What to produce: Below are the entries; give again exactly the lines from the one mentioning "(225, 114) = (458, 188): grey" through the one mentioning "(576, 269) = (544, 422): yellow", inclusive.

Source records:
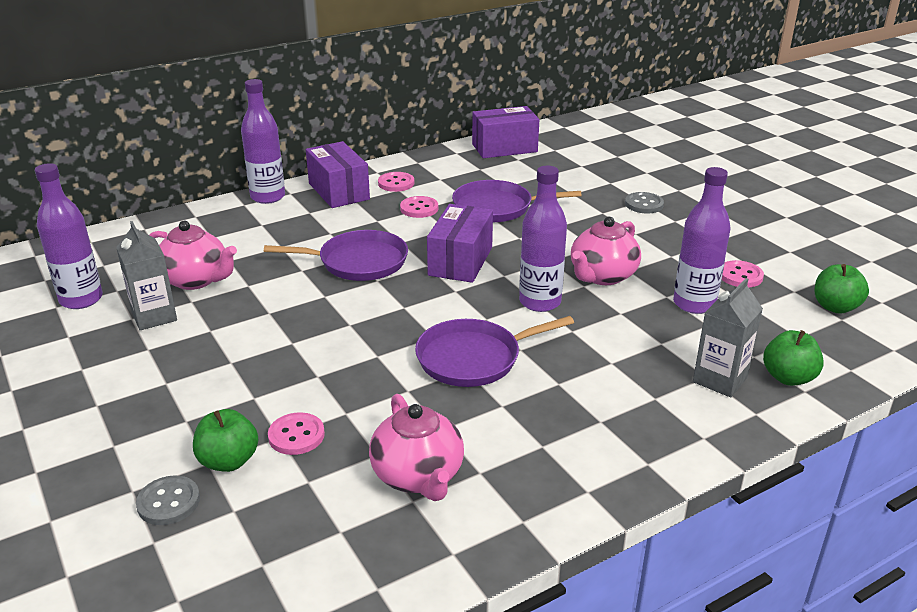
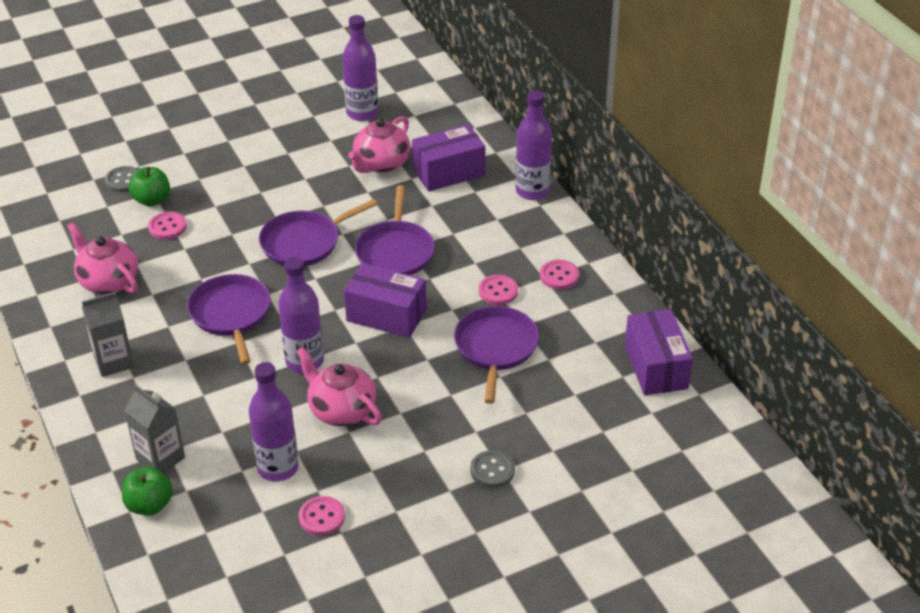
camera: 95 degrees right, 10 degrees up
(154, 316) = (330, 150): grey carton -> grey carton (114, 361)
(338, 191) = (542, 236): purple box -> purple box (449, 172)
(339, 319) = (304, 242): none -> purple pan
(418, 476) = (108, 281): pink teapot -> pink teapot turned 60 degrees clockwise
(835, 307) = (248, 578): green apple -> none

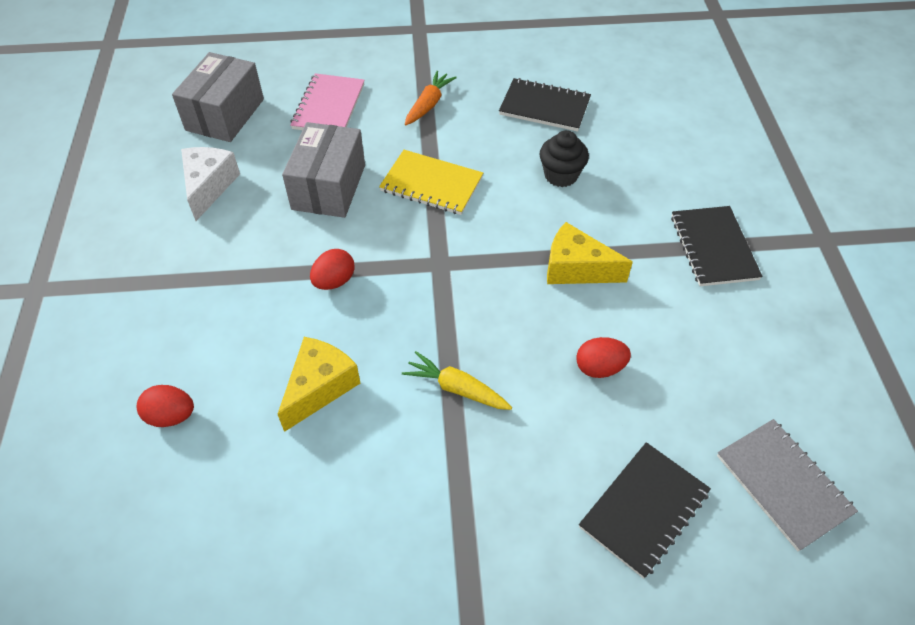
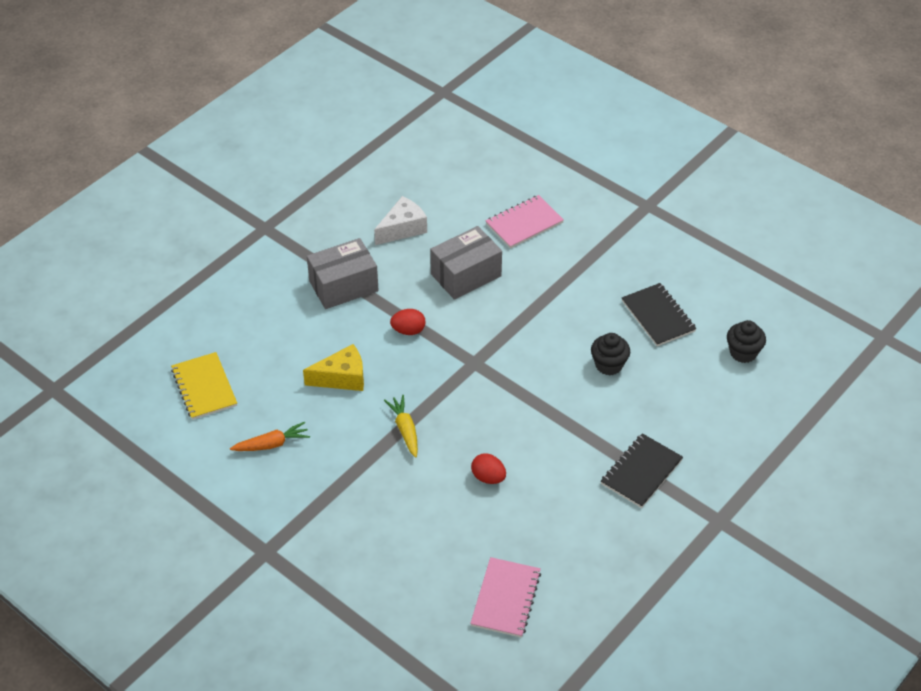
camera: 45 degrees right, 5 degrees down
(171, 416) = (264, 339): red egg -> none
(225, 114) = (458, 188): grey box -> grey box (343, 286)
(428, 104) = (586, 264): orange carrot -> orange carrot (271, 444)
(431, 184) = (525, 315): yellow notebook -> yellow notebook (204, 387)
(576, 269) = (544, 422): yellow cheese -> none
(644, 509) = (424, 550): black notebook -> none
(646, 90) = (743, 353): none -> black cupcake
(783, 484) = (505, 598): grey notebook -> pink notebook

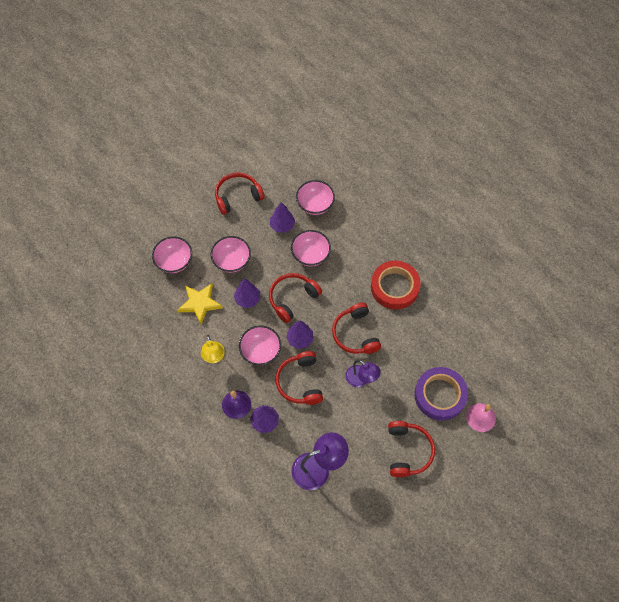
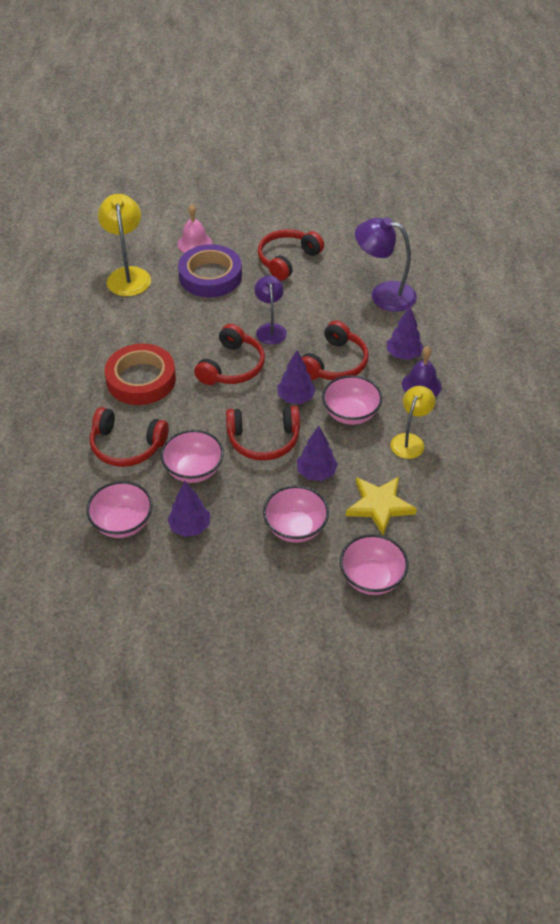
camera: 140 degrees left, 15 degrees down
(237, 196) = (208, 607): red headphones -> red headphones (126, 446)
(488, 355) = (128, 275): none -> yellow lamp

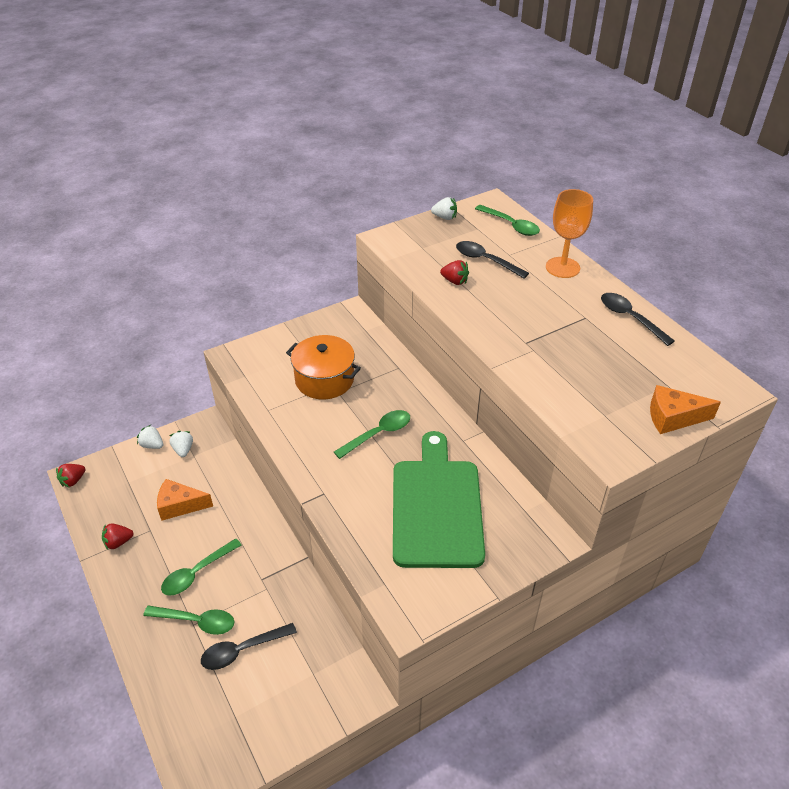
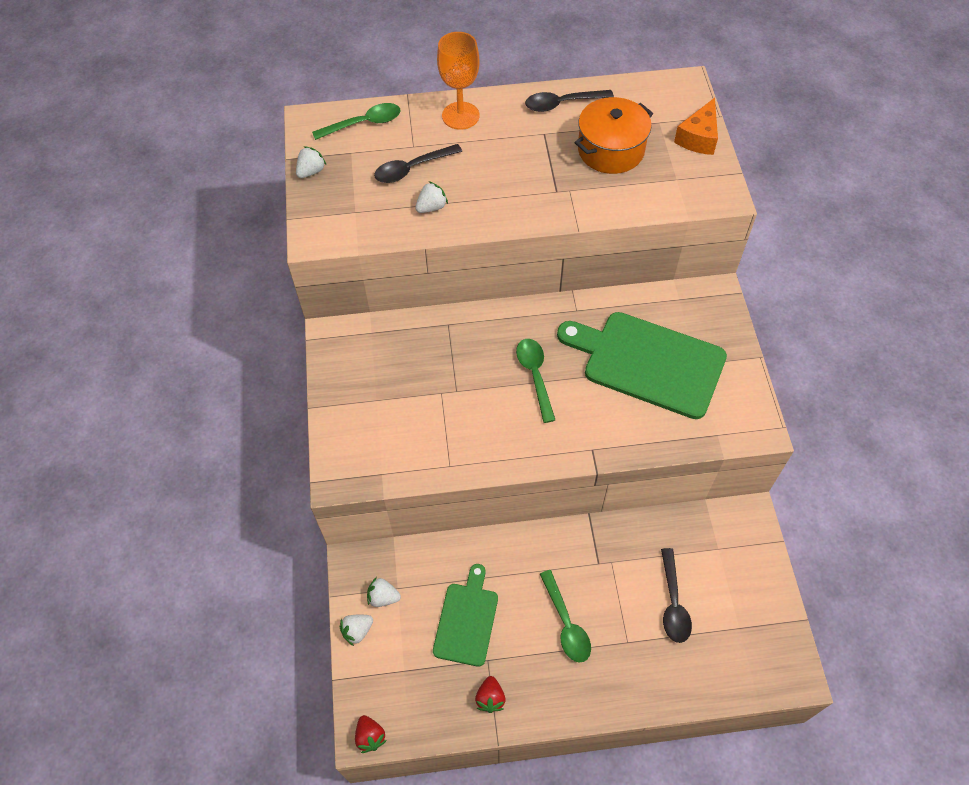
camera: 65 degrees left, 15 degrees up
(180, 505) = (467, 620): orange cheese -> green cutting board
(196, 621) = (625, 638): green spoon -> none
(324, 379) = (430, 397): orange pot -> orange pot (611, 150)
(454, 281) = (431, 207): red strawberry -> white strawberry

Task output:
(225, 114) = (458, 188): grey box -> grey box (343, 286)
(428, 104) = (586, 264): orange carrot -> orange carrot (271, 444)
(431, 184) = (525, 315): yellow notebook -> yellow notebook (204, 387)
(576, 269) = (544, 422): yellow cheese -> none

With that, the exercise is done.